=== TASK MATERIAL ===

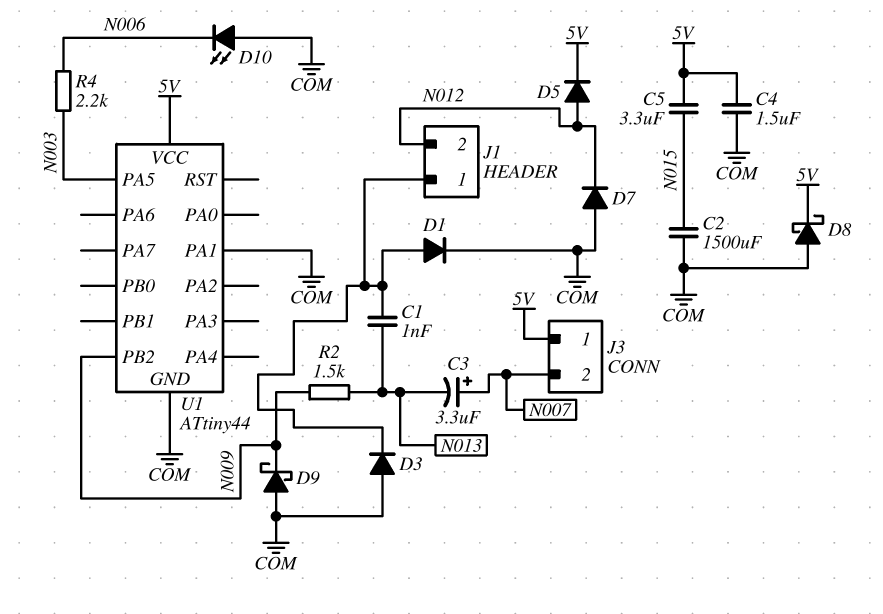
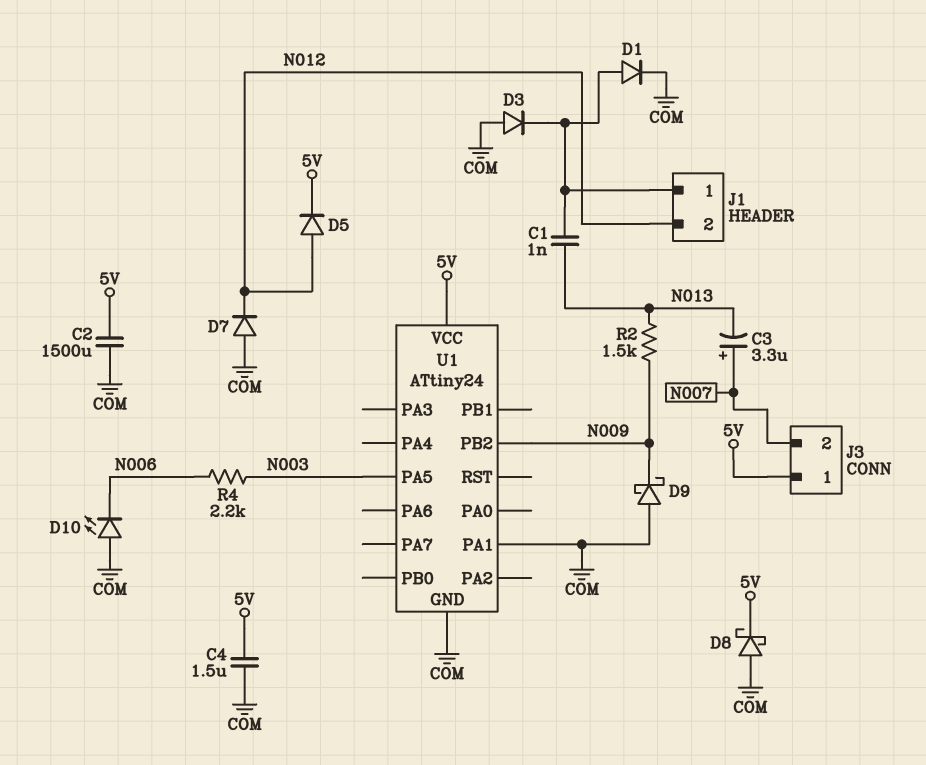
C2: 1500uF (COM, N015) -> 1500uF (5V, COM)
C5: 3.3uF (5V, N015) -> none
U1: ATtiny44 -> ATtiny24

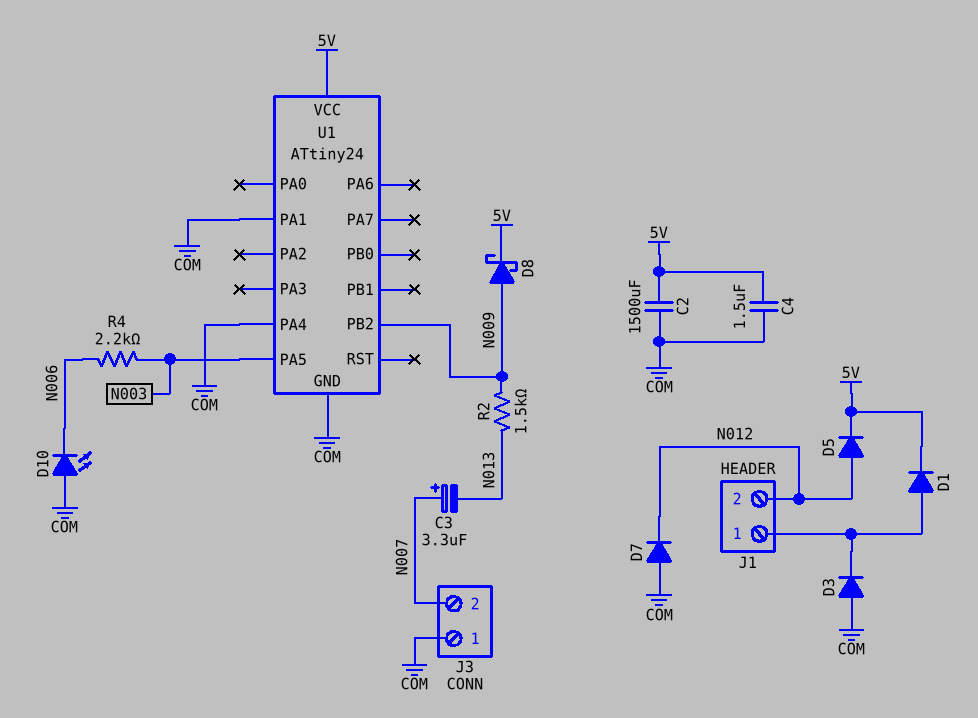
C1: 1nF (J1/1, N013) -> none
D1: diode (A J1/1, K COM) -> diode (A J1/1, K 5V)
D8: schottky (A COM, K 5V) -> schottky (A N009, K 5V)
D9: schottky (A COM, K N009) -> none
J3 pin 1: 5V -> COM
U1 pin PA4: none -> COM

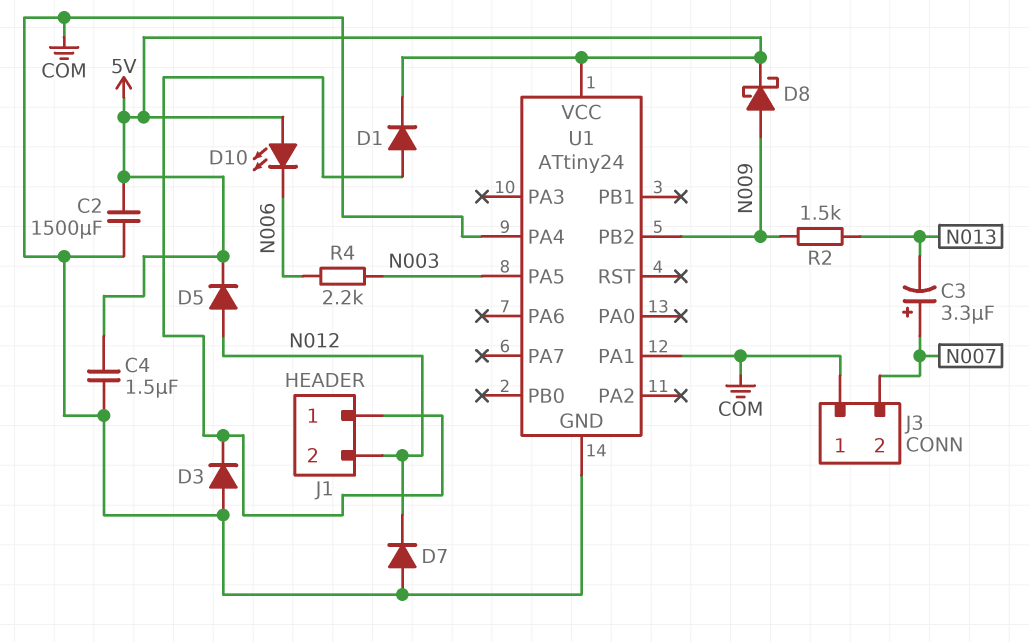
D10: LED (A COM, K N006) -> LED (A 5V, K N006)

===

* [REQUIRED ACTION]
Retype the whole of the data verbatim. Skip every picture.

* [YOUR SOLUTION]
C2: 1500uF (COM, N015) -> 1500uF (5V, COM)
C5: 3.3uF (5V, N015) -> none
U1: ATtiny44 -> ATtiny24

C1: 1nF (J1/1, N013) -> none
D1: diode (A J1/1, K COM) -> diode (A J1/1, K 5V)
D8: schottky (A COM, K 5V) -> schottky (A N009, K 5V)
D9: schottky (A COM, K N009) -> none
J3 pin 1: 5V -> COM
U1 pin PA4: none -> COM

D10: LED (A COM, K N006) -> LED (A 5V, K N006)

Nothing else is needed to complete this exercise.